# What the task requires:
Go to the line that contains "R11: 3.3k (CMP, VTH) -> 3.3k (3V3, CMP)" in the records below and repeat it, and each line after it, exactly through the end, omitting pictures.

# Revision comparison data:

━━━━━━━━━━━━━━━━━━━━

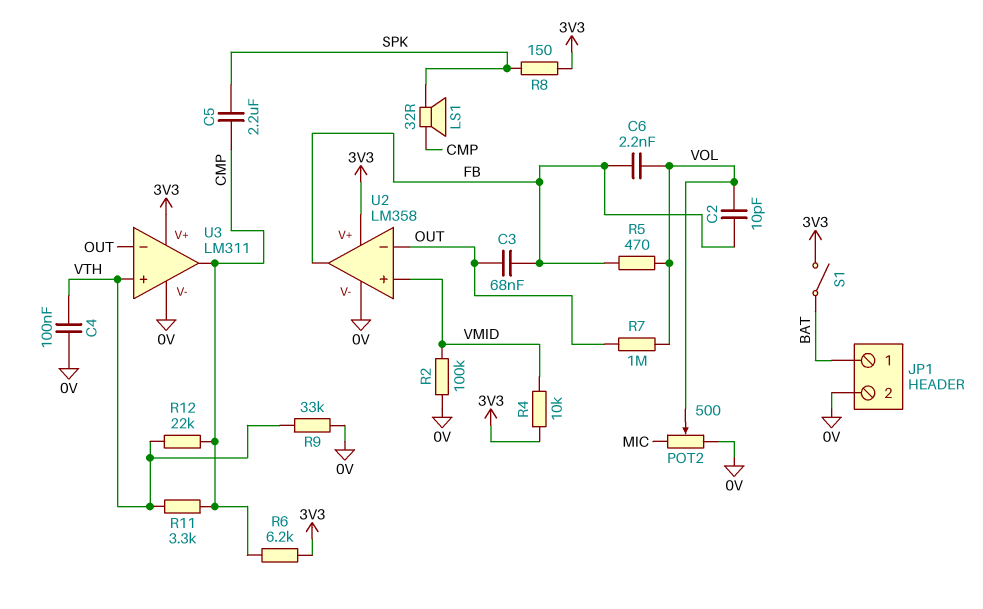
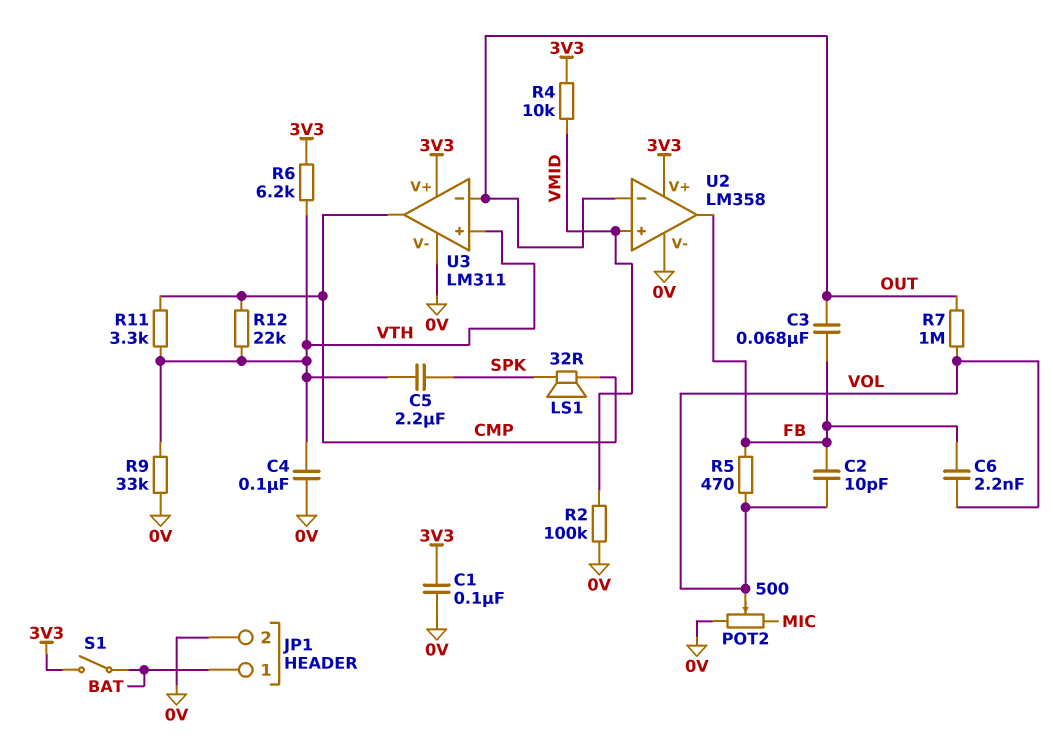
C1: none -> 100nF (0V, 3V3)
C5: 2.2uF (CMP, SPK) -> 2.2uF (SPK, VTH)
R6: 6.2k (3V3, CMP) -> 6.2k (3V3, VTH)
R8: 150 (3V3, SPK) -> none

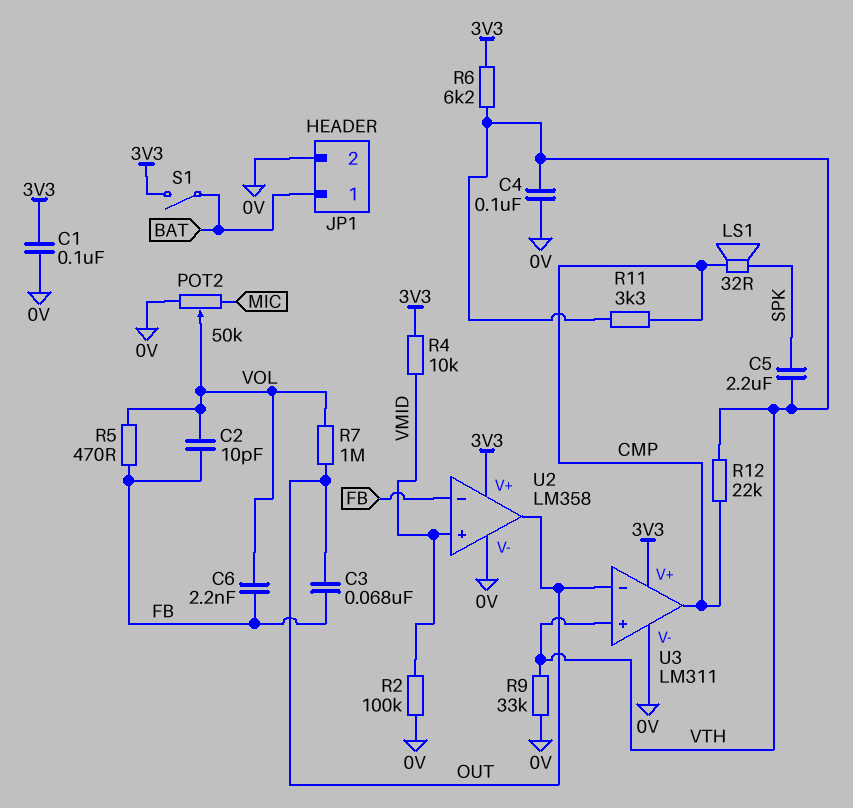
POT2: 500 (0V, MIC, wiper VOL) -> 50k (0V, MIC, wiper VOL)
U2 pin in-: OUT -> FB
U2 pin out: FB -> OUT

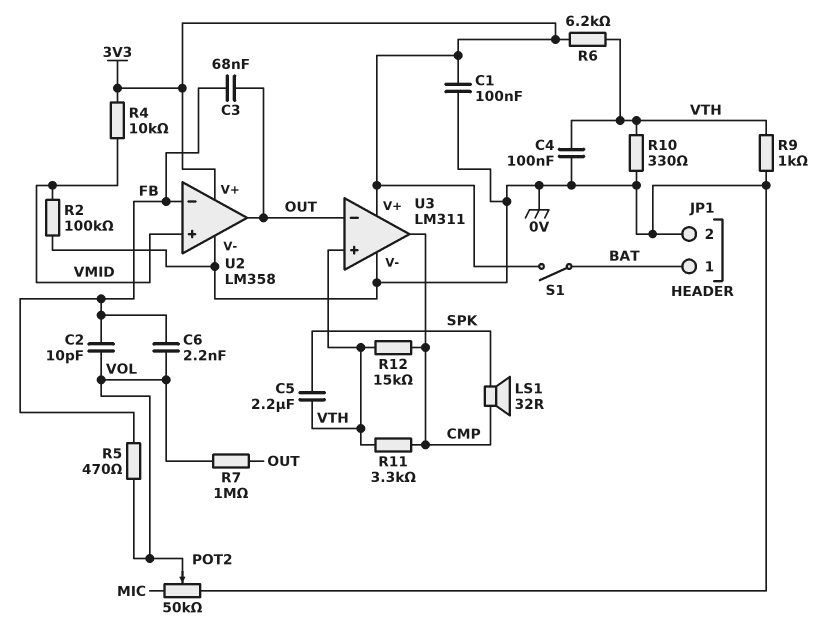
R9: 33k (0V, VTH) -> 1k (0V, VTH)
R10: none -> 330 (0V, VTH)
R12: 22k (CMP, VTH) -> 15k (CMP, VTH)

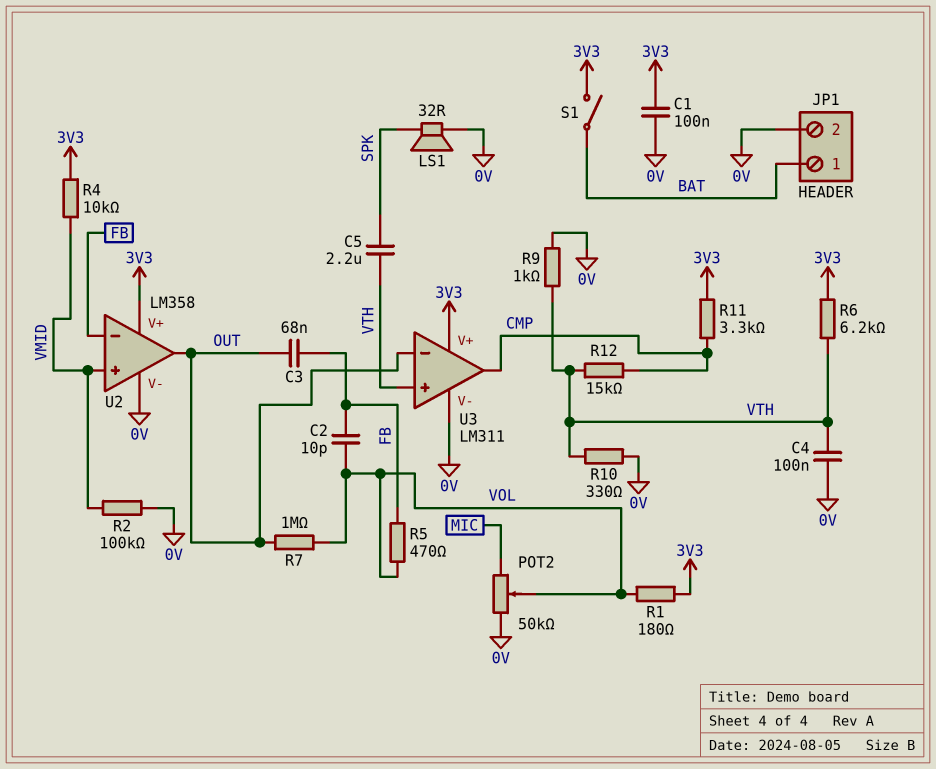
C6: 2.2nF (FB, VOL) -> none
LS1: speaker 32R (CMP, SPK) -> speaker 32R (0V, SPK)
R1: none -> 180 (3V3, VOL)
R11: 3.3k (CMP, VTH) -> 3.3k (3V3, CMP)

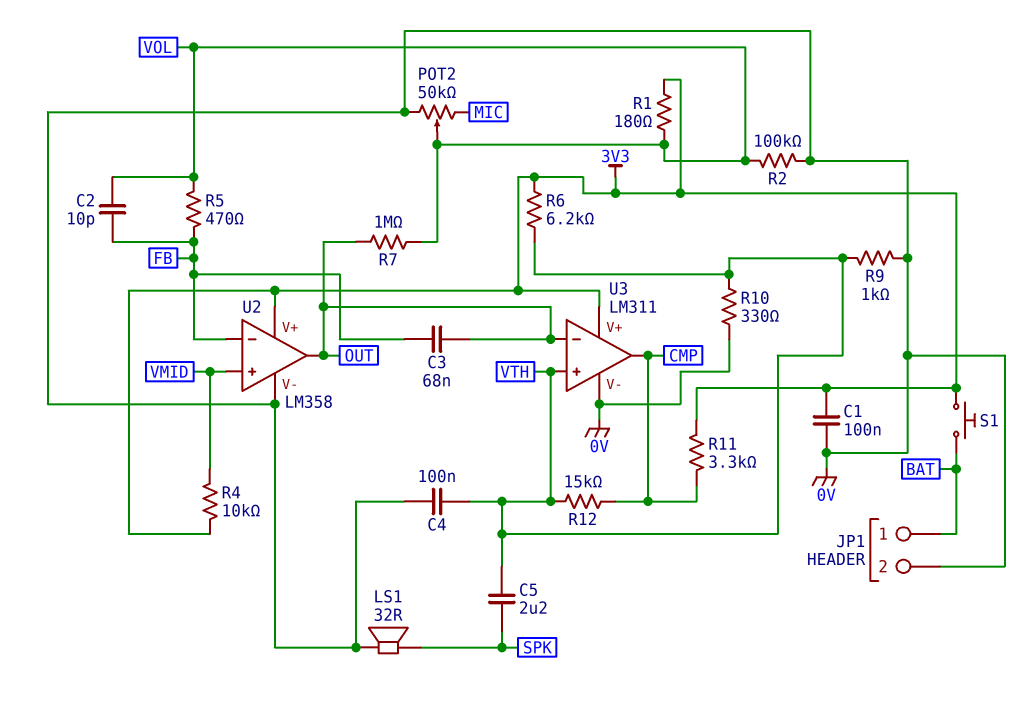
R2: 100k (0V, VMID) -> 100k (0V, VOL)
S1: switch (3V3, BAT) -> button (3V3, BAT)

━━━━━━━━━━━━━━━━━━━━

# Output of the task:
R11: 3.3k (CMP, VTH) -> 3.3k (3V3, CMP)

R2: 100k (0V, VMID) -> 100k (0V, VOL)
S1: switch (3V3, BAT) -> button (3V3, BAT)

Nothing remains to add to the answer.